- Problem to solve -
Only the lines that hold the word "none" are wanted from this listing.

- Data to process -
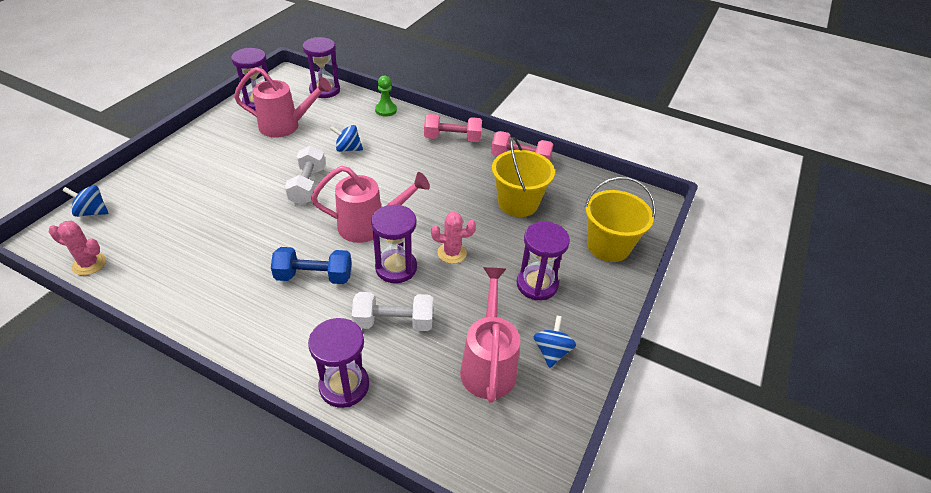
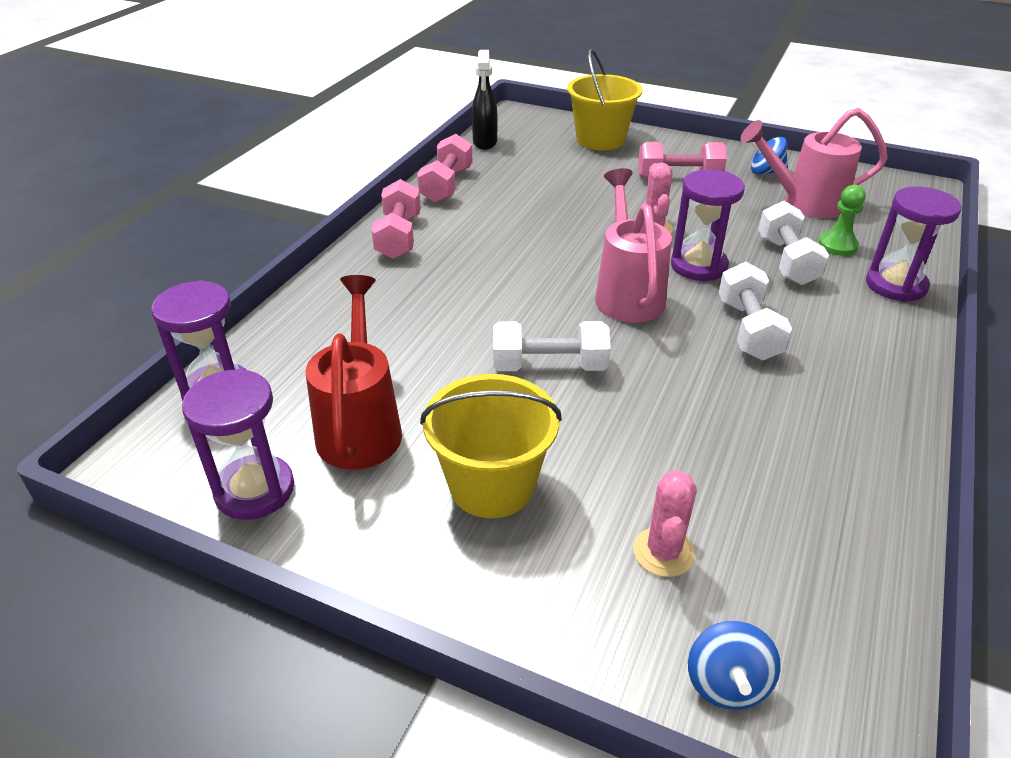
camera: 90 degrees left, 5 degrees down
pink cactus [49,221,106,275] -> pink cactus moved to [633,470,697,577]
pink watering can [234,67,332,137] -> red watering can [306,275,402,470]
blue dumbbell [271,247,352,284] -> white dumbbell [719,262,792,360]
blue spinning top [330,125,363,152] -> none
green pawn [375,76,397,117] -> green pawn moved to [819,185,866,256]
yellow bucket [492,137,555,217] -> yellow bucket moved to [420,374,562,518]
purple hourglass [517,221,570,301] -> pink dumbbell [638,142,727,178]
none -> black spray bottle [472,50,498,150]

- Worked solution -
blue spinning top [330,125,363,152] -> none
none -> black spray bottle [472,50,498,150]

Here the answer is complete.